**EXTRACTED DATA**
:::

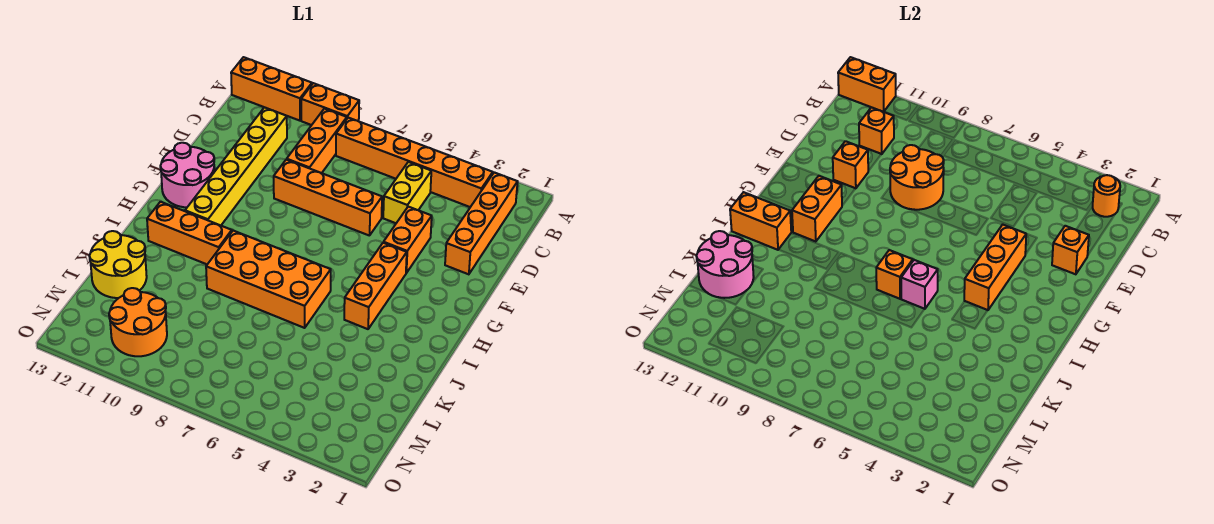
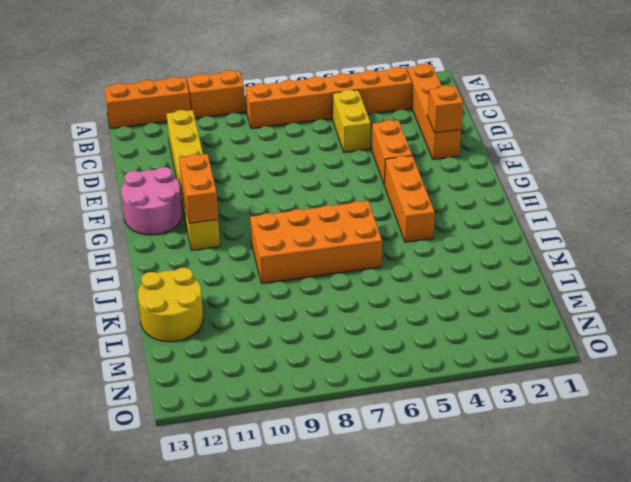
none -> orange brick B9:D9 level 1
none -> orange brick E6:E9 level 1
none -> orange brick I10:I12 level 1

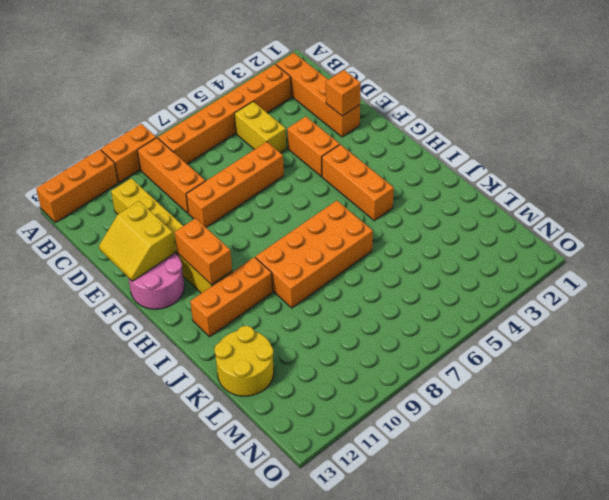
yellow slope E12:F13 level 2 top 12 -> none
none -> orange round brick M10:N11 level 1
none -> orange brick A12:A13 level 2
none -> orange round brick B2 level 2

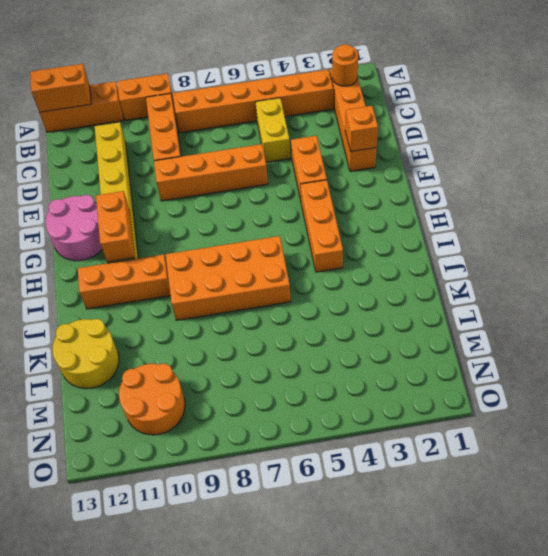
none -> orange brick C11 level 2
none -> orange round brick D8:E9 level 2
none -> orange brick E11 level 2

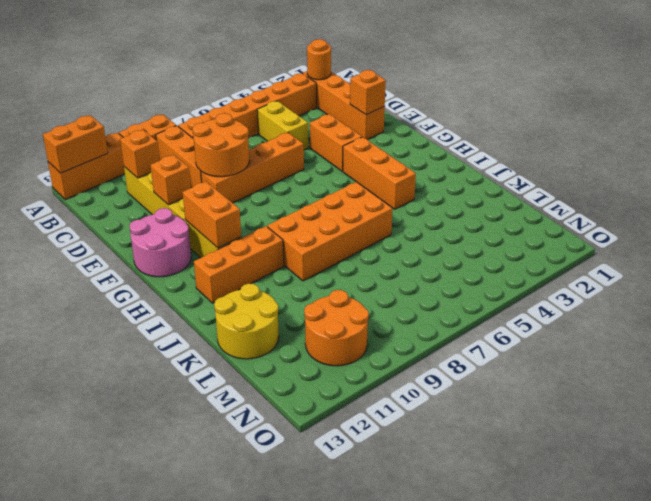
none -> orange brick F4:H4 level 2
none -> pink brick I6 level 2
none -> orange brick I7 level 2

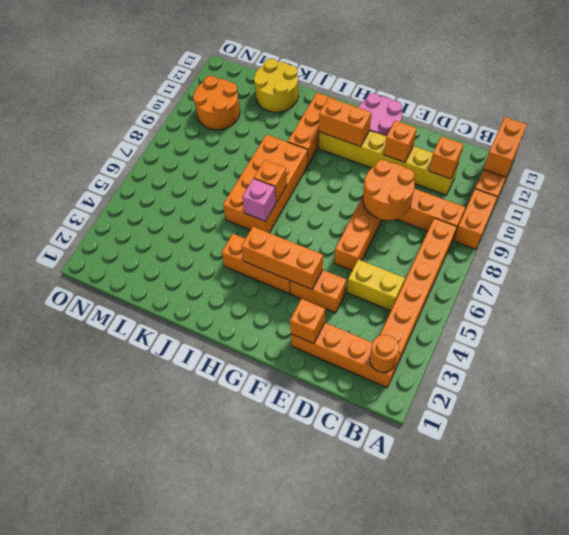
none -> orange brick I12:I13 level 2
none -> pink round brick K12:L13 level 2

:::

Nothing but the pictures should be left out when the listing above is transcribed.

**EXERCISE OUTPUT**
none -> orange brick B9:D9 level 1
none -> orange brick E6:E9 level 1
none -> orange brick I10:I12 level 1

yellow slope E12:F13 level 2 top 12 -> none
none -> orange round brick M10:N11 level 1
none -> orange brick A12:A13 level 2
none -> orange round brick B2 level 2

none -> orange brick C11 level 2
none -> orange round brick D8:E9 level 2
none -> orange brick E11 level 2

none -> orange brick F4:H4 level 2
none -> pink brick I6 level 2
none -> orange brick I7 level 2

none -> orange brick I12:I13 level 2
none -> pink round brick K12:L13 level 2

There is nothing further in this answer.